AIM OF THE EXERCISE - Each entry below should be output exactly, apart from its images.

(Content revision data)
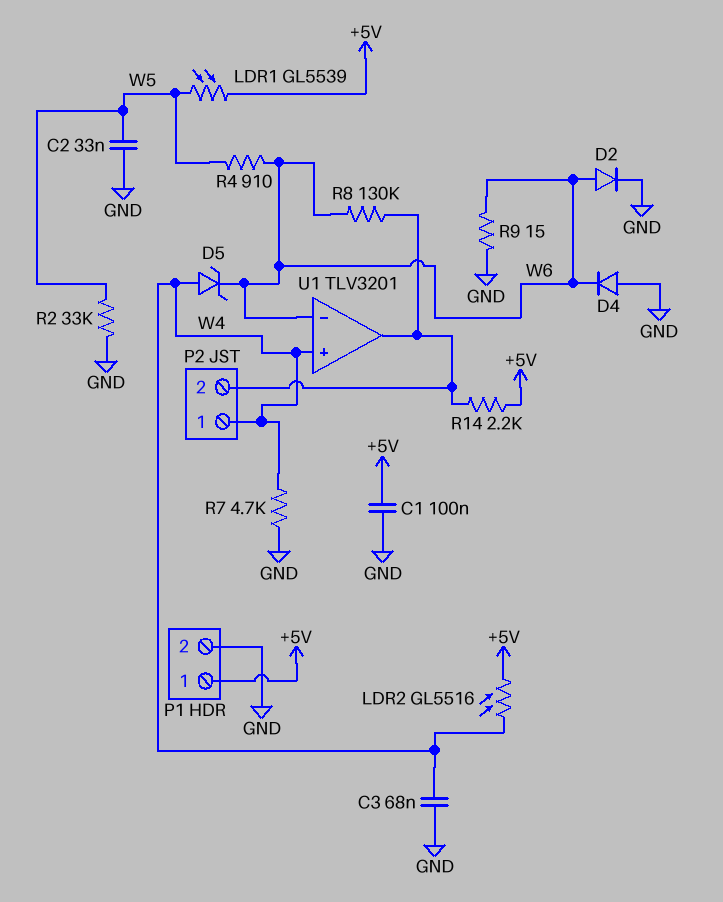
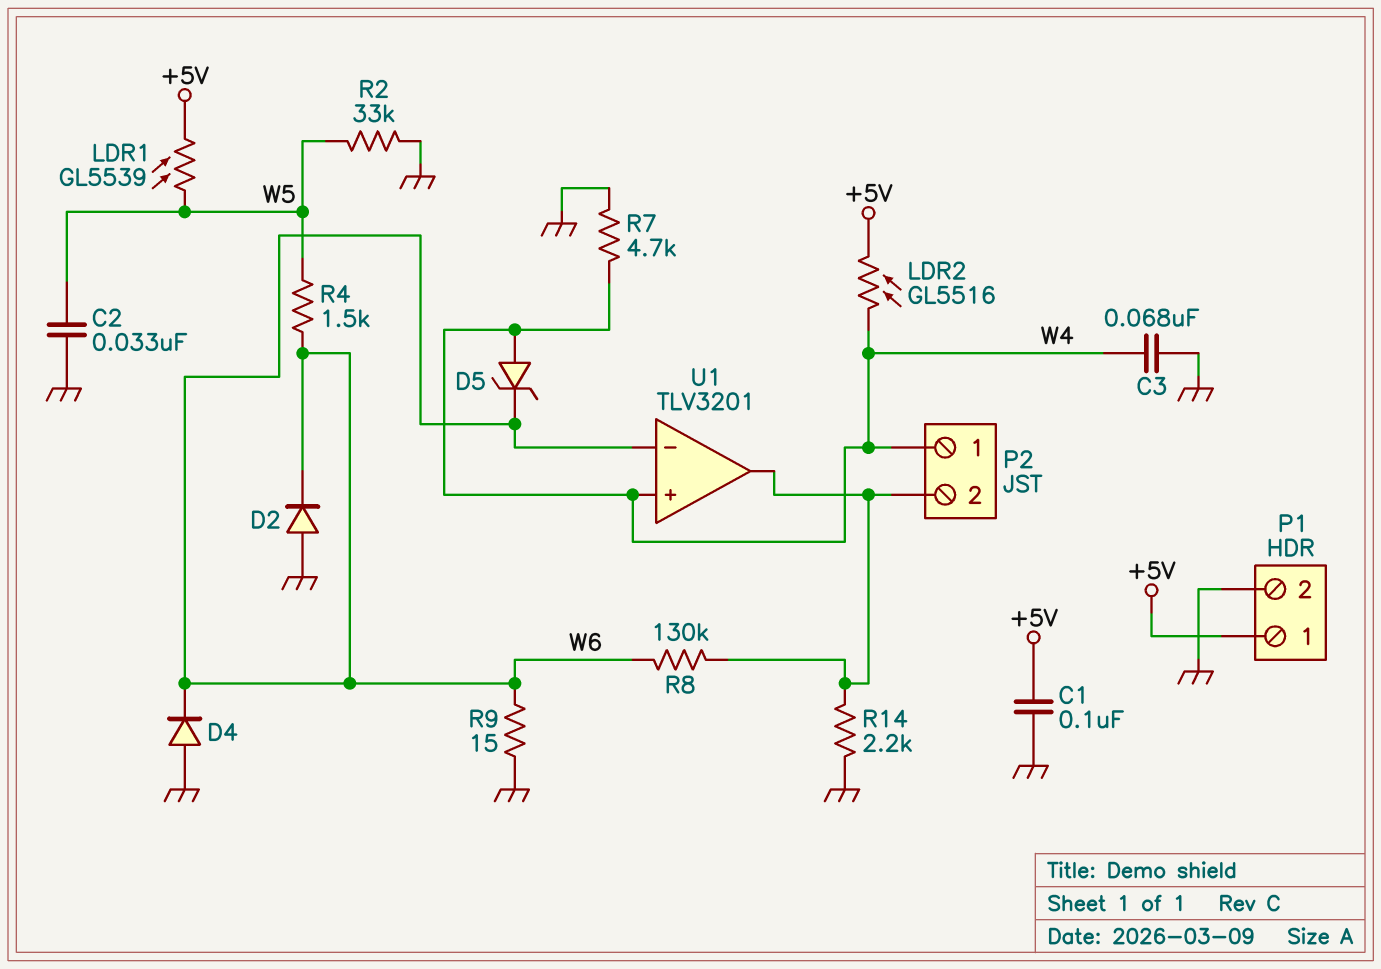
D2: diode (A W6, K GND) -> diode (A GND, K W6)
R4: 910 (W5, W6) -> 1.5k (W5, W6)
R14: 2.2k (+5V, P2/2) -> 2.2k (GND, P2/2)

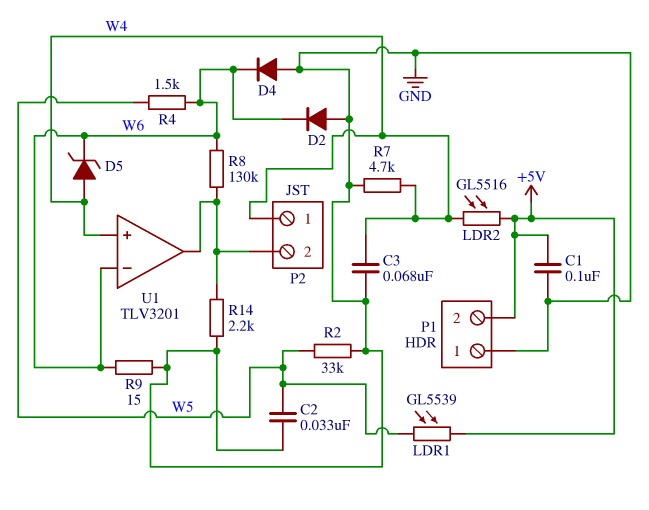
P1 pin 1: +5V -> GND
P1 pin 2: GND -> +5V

RESPONSE TO THIS TASK -
D2: diode (A W6, K GND) -> diode (A GND, K W6)
R4: 910 (W5, W6) -> 1.5k (W5, W6)
R14: 2.2k (+5V, P2/2) -> 2.2k (GND, P2/2)

P1 pin 1: +5V -> GND
P1 pin 2: GND -> +5V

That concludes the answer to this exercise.